#### [Problem to work on]
Extract the text of each entry below exactly, leaving every image behind.

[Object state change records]
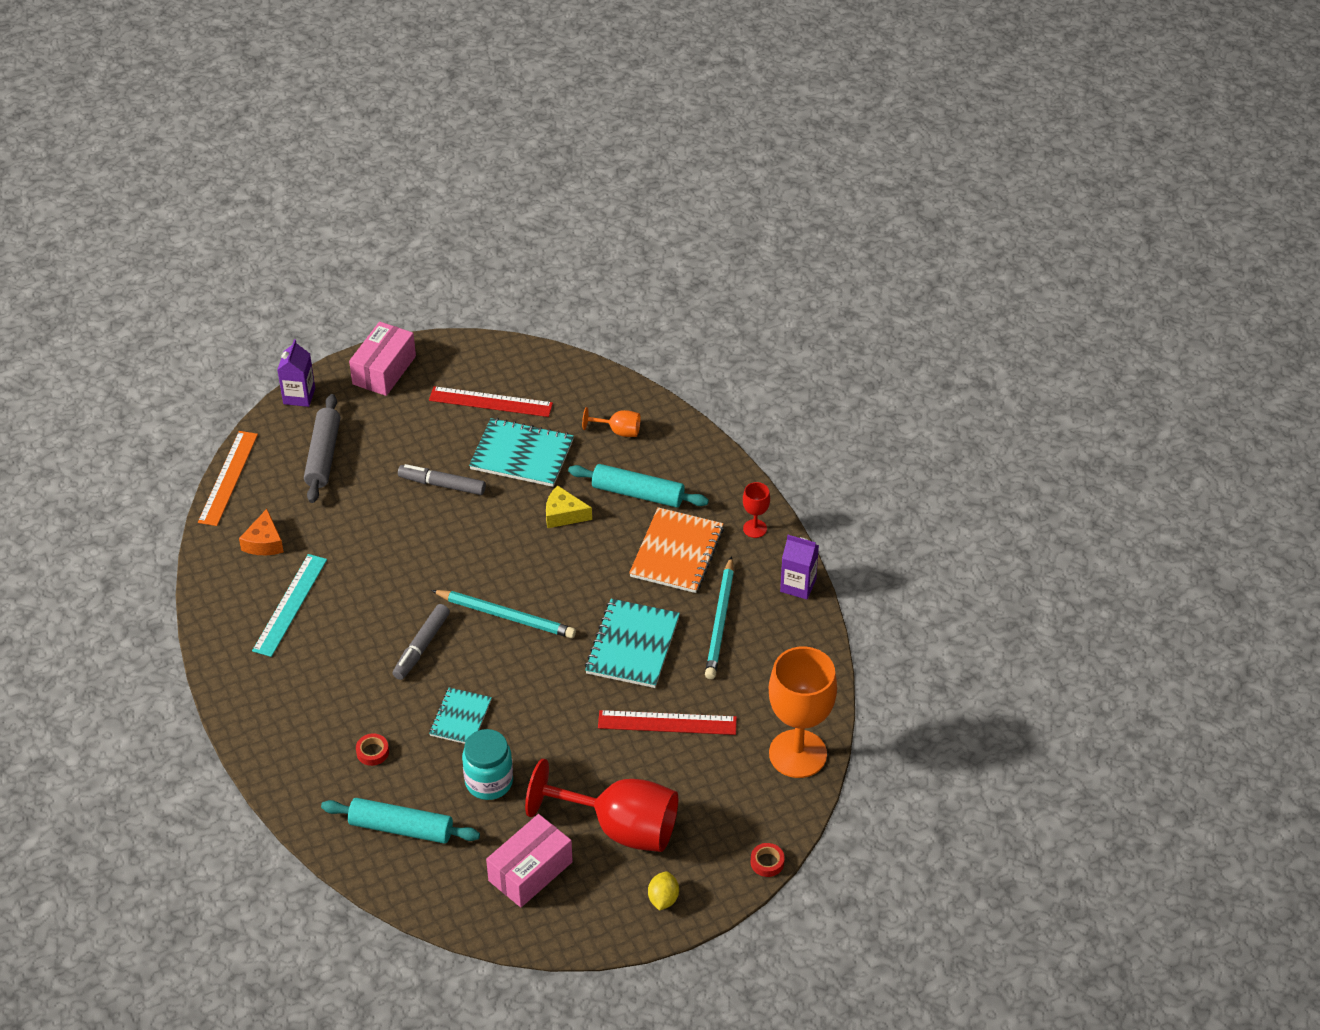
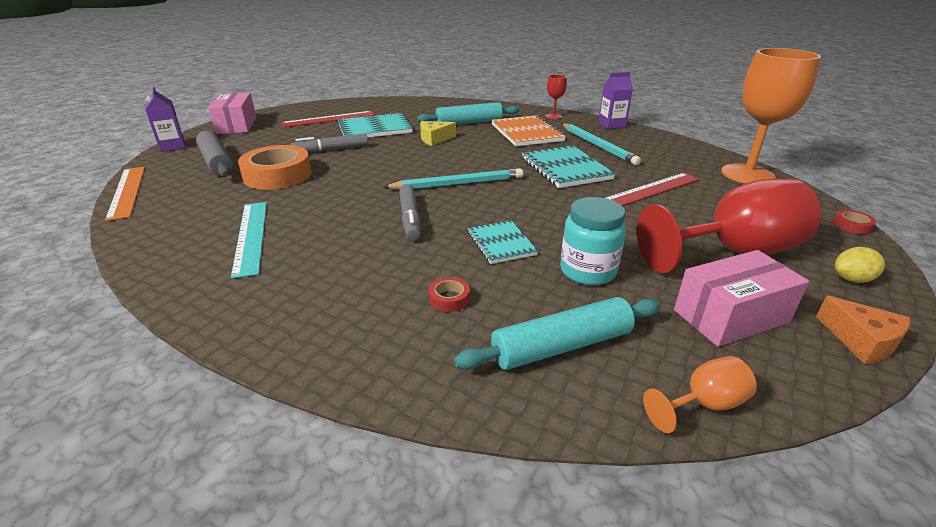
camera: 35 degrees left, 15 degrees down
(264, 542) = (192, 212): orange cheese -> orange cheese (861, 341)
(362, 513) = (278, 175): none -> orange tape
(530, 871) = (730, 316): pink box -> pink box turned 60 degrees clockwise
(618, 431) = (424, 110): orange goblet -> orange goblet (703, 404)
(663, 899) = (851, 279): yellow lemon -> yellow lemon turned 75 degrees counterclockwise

#### [Finished task]
camera: 35 degrees left, 15 degrees down
(264, 542) = (192, 212): orange cheese -> orange cheese (861, 341)
(362, 513) = (278, 175): none -> orange tape
(530, 871) = (730, 316): pink box -> pink box turned 60 degrees clockwise
(618, 431) = (424, 110): orange goblet -> orange goblet (703, 404)
(663, 899) = (851, 279): yellow lemon -> yellow lemon turned 75 degrees counterclockwise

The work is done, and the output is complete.